** Recorded data follows **
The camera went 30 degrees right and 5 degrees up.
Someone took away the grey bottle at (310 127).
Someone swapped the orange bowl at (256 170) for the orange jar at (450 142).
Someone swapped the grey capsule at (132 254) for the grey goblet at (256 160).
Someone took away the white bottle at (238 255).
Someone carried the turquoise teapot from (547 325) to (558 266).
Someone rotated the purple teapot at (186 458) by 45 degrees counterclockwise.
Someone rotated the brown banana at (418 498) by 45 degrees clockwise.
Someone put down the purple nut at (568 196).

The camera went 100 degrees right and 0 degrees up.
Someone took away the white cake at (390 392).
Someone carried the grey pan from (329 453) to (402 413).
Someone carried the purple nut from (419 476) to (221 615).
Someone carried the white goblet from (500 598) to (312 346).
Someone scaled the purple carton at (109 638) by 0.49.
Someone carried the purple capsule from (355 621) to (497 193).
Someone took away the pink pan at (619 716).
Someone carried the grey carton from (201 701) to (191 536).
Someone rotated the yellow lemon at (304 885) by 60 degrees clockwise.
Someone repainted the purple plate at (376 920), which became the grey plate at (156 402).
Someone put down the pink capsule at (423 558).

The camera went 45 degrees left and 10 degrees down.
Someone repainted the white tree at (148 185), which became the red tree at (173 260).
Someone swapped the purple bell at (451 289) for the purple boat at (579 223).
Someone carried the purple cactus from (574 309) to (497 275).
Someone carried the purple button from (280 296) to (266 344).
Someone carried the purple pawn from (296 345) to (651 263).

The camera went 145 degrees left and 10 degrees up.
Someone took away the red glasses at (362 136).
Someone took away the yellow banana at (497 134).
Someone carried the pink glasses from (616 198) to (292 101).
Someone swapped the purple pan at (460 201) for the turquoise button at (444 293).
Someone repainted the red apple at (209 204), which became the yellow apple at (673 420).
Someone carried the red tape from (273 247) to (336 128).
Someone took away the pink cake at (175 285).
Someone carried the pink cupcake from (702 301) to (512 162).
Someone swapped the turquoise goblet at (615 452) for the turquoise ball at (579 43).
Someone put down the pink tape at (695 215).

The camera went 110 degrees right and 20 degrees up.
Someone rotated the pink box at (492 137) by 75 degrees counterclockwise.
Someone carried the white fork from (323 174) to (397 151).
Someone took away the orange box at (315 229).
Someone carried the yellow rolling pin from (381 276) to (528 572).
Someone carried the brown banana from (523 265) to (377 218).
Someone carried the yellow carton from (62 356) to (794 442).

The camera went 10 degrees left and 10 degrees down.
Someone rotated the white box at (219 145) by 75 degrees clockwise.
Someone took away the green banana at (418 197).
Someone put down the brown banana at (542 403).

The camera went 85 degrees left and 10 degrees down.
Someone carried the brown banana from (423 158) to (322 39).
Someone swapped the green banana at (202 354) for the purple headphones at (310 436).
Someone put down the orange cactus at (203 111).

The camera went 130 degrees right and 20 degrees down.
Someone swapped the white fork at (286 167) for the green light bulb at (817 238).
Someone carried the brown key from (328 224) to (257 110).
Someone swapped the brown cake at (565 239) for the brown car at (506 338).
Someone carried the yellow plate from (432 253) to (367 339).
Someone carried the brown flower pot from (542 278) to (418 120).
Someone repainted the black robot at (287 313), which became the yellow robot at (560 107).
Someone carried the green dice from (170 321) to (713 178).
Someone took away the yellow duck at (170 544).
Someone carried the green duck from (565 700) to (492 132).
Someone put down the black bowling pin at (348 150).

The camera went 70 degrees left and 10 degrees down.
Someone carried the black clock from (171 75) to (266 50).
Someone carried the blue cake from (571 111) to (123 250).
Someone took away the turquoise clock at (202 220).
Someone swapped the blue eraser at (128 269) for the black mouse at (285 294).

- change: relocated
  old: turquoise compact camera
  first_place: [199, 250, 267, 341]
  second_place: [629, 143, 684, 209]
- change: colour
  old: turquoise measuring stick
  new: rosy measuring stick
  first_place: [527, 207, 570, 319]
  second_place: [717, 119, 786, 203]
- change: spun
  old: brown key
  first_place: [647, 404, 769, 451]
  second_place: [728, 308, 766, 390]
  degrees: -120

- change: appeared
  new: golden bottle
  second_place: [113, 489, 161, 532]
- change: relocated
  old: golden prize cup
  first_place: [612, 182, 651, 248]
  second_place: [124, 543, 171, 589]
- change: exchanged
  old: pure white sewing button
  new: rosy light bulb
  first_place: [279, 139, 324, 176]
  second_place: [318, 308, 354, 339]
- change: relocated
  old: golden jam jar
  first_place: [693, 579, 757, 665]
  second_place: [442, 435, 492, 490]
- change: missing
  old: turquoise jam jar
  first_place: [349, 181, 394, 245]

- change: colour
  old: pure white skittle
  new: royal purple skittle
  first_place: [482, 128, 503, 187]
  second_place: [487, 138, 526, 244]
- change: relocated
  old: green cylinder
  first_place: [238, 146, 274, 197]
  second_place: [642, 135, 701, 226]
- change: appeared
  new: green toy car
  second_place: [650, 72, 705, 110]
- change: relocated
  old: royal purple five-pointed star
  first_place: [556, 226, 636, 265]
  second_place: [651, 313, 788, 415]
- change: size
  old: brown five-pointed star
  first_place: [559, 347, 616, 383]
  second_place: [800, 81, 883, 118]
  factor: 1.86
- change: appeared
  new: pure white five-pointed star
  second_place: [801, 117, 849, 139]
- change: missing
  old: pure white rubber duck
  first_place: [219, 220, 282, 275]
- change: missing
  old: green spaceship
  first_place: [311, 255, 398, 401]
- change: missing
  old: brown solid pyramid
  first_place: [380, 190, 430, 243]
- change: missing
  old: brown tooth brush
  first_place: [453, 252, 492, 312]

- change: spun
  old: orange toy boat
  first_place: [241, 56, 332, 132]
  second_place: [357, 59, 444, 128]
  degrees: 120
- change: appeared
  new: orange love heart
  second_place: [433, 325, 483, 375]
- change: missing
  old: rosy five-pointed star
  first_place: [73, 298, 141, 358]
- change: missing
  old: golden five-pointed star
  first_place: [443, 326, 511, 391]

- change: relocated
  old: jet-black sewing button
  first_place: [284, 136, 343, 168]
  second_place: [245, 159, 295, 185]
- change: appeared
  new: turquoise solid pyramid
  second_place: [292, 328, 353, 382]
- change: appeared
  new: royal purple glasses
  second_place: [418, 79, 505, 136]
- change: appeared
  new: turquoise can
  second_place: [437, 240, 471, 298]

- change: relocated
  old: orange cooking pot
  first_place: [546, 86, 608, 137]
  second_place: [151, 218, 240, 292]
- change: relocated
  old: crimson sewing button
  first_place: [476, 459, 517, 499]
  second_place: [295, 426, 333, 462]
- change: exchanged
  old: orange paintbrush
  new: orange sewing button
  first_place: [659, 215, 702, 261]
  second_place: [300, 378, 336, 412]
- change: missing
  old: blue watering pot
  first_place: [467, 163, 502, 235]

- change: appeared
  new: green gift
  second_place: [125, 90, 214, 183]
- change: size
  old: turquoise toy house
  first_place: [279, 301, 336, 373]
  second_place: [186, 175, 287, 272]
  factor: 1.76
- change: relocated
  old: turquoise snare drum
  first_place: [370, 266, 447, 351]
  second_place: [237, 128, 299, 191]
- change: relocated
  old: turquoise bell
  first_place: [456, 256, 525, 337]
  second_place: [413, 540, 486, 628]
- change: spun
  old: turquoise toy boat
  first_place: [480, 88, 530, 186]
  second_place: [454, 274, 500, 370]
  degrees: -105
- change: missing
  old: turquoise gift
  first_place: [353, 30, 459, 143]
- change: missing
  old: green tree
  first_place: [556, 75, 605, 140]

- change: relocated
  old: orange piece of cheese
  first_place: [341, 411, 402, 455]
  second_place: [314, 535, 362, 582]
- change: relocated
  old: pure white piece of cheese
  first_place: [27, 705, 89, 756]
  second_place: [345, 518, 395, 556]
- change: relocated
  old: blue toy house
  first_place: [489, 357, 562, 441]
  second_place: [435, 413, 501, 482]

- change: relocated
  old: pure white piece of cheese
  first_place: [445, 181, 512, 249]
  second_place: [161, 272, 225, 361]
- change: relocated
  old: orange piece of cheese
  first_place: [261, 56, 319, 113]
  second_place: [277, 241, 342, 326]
** End of Recorded data **
Once you find the line with "first_place: [199, 250, 267, 341]" in the entries above, output it and each line after it up to and including the line with "second_place: [728, 308, 766, 390]", and nothing else.

  first_place: [199, 250, 267, 341]
  second_place: [629, 143, 684, 209]
- change: colour
  old: turquoise measuring stick
  new: rosy measuring stick
  first_place: [527, 207, 570, 319]
  second_place: [717, 119, 786, 203]
- change: spun
  old: brown key
  first_place: [647, 404, 769, 451]
  second_place: [728, 308, 766, 390]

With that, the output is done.